*Task*:
Somewhere below, one line contains "gray circle: (321, 360) -> (233, 206), moved" and a later line contains "orange semicircle: (85, 223)". Output those two lines and everything between them exactly, and nothing else.

*Excerpted records*:
_ _ _ _
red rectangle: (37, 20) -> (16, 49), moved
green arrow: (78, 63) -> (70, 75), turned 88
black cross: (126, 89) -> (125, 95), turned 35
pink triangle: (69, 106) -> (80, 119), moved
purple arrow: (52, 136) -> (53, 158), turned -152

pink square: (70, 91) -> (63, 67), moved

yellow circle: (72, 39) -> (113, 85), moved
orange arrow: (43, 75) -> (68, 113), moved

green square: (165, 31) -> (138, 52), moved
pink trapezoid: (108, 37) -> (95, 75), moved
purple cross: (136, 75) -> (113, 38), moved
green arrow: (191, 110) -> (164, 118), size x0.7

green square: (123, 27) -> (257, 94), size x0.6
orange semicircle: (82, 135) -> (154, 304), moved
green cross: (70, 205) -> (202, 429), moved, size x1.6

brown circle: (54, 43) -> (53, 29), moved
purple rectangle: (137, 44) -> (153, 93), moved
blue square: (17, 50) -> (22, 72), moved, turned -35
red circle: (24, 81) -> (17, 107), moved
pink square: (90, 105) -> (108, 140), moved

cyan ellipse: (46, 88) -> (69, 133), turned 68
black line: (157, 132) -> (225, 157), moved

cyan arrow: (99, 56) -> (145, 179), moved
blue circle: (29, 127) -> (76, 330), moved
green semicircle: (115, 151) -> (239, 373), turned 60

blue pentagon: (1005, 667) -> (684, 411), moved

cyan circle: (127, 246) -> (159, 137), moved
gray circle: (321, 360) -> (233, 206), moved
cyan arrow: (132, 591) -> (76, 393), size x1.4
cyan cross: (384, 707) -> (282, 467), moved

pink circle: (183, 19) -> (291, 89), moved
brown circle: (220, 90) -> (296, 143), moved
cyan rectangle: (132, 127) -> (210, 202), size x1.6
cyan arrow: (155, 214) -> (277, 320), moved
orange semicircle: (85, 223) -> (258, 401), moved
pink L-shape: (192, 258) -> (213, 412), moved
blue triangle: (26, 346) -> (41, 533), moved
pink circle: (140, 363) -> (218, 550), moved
_ _ _ _
*Task answer*:
gray circle: (321, 360) -> (233, 206), moved
cyan arrow: (132, 591) -> (76, 393), size x1.4
cyan cross: (384, 707) -> (282, 467), moved

pink circle: (183, 19) -> (291, 89), moved
brown circle: (220, 90) -> (296, 143), moved
cyan rectangle: (132, 127) -> (210, 202), size x1.6
cyan arrow: (155, 214) -> (277, 320), moved
orange semicircle: (85, 223) -> (258, 401), moved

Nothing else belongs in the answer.